[What to do] Go through the records and report each line in which the word "grey" occurs.

[Supplied material]
------------------------------------

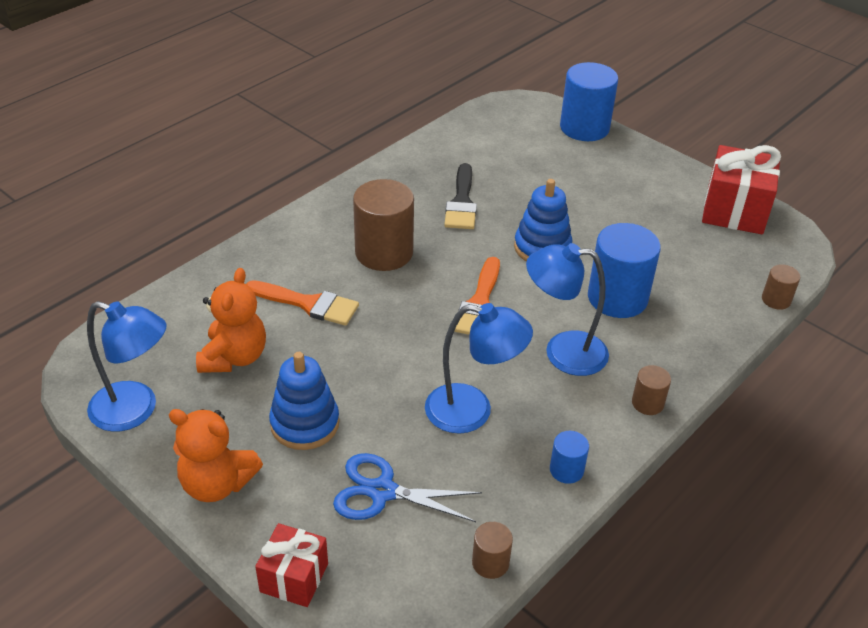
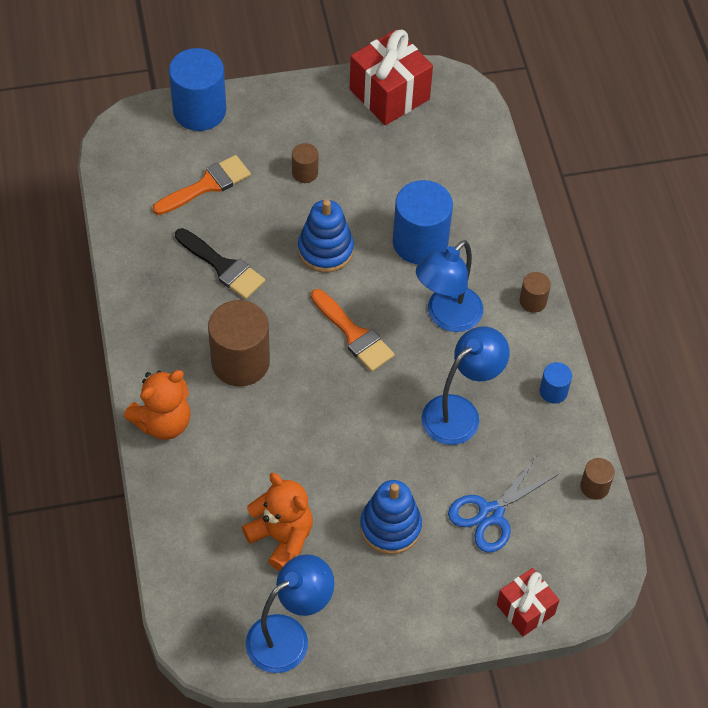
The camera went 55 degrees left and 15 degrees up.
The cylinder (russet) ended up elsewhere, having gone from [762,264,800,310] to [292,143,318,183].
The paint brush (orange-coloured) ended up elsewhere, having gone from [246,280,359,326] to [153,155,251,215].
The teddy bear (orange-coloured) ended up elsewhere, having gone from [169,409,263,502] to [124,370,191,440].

------------------------------------

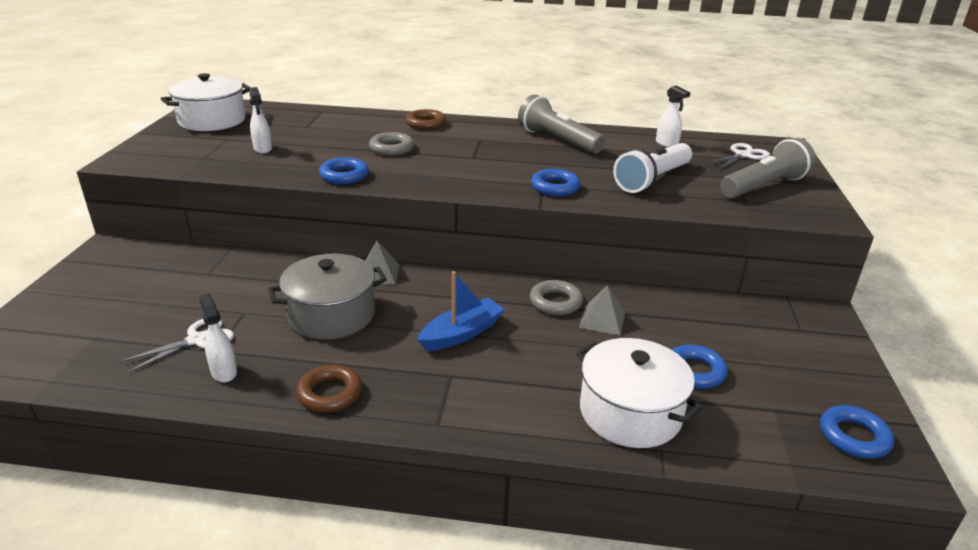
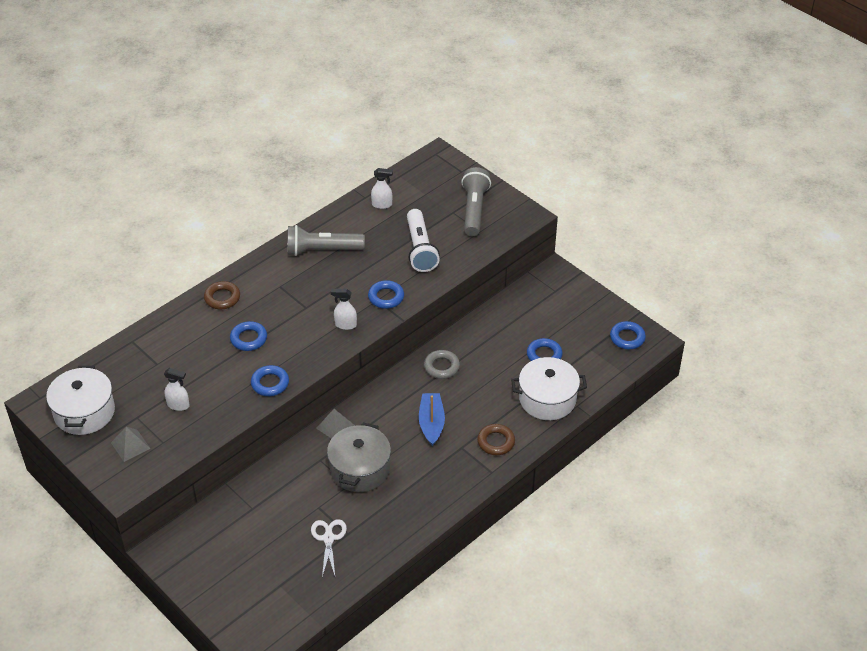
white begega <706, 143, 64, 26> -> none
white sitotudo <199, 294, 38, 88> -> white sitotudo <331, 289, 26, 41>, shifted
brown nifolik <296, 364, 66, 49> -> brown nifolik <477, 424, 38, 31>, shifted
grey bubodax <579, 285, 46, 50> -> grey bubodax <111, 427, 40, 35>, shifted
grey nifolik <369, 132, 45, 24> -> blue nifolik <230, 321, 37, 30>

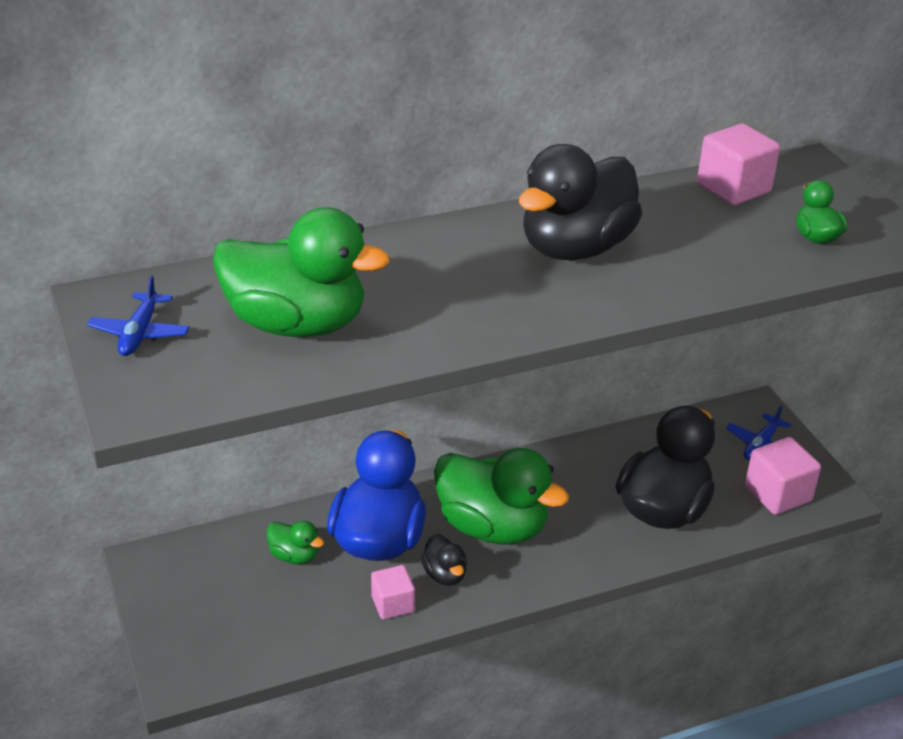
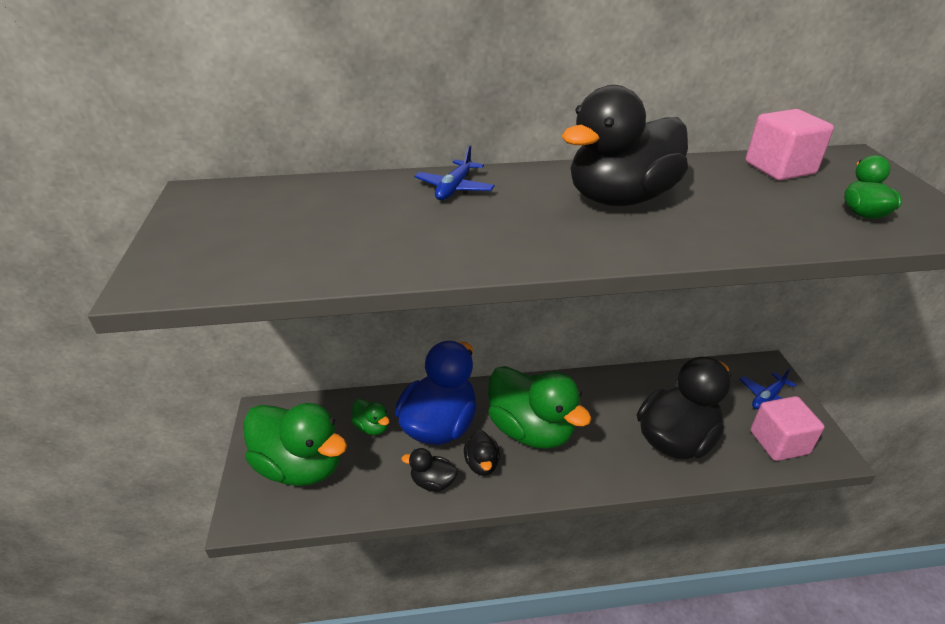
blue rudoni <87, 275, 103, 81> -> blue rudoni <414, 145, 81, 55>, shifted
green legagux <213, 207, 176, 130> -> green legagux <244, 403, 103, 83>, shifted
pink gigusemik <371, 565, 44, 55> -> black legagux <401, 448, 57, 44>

------------------------------------

[Task solution]
grey bubodax <579, 285, 46, 50> -> grey bubodax <111, 427, 40, 35>, shifted
grey nifolik <369, 132, 45, 24> -> blue nifolik <230, 321, 37, 30>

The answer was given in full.